» PROBLEM REQUIREMENTS
Check each line of the data below for the word "degrees". How many lines have it? Answer with the number alone.

» GIVEN DATA
------------------------------------------------------------

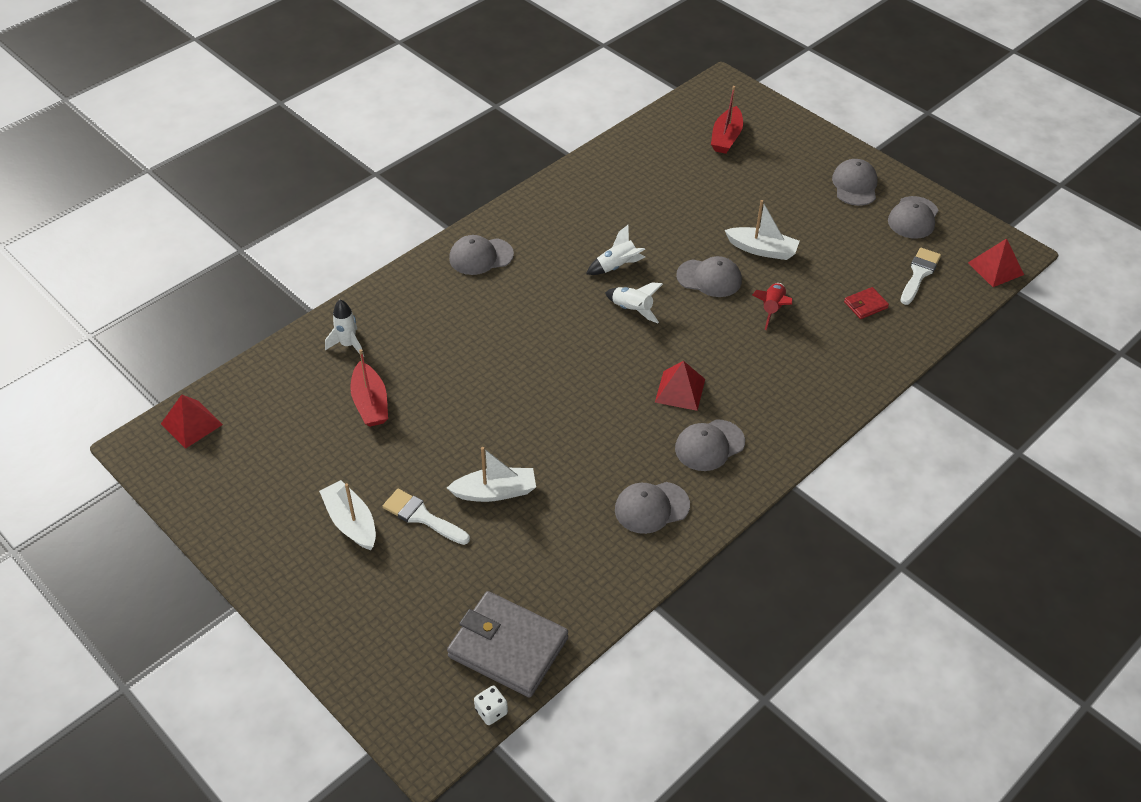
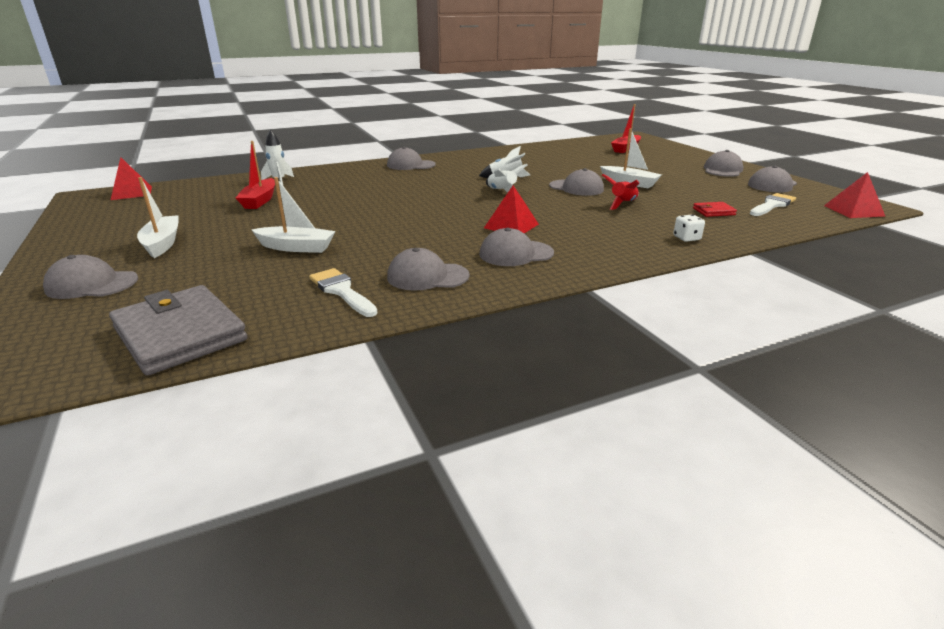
camera: 20 degrees right, 20 degrees down
(358, 608) = (92, 284): none -> grey cap
(422, 517) = (220, 249): white brush -> white brush (342, 291)
(491, 711) = (93, 377): white dice -> white dice (686, 238)

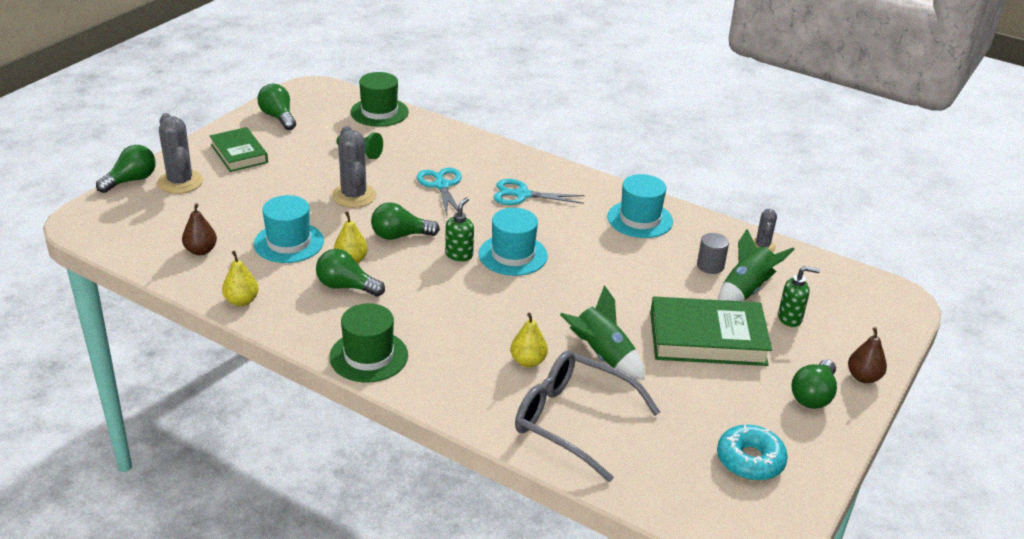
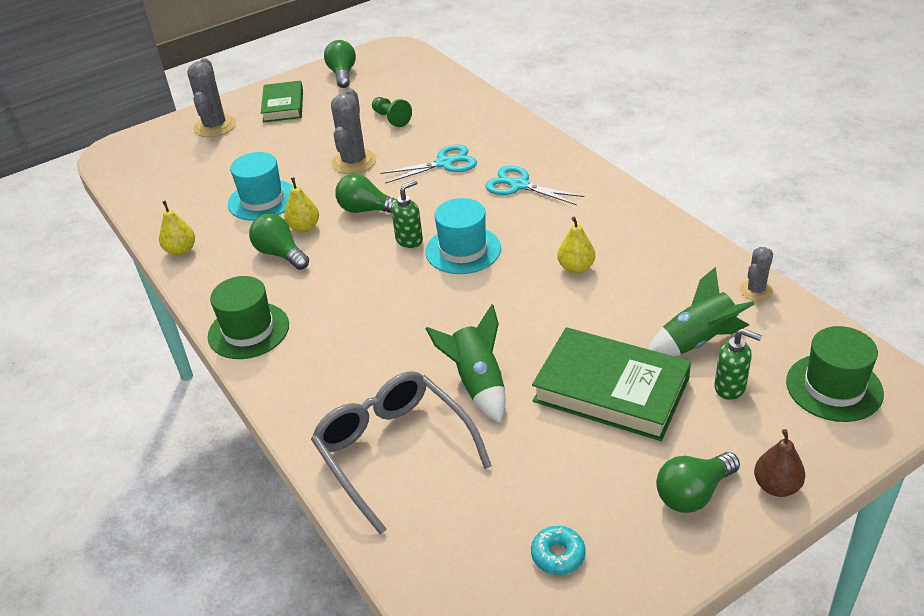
camera: 30 degrees right, 5 degrees up
(131, 180) = (177, 119): green light bulb -> none
(201, 251) = (184, 195): brown pear -> none
(379, 112) = (438, 79): green hat -> green hat (834, 387)
(441, 185) = (444, 163): turquoise scissors -> turquoise scissors turned 60 degrees clockwise
(528, 361) = (395, 372): yellow pear -> yellow pear (576, 268)
(640, 219) = (629, 233): turquoise hat -> none
(710, 266) = (674, 303): grey cylinder -> none
(750, 460) = (558, 555): turquoise donut -> turquoise donut, size x0.63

------------------------------------------------------------

» SOLUTION
3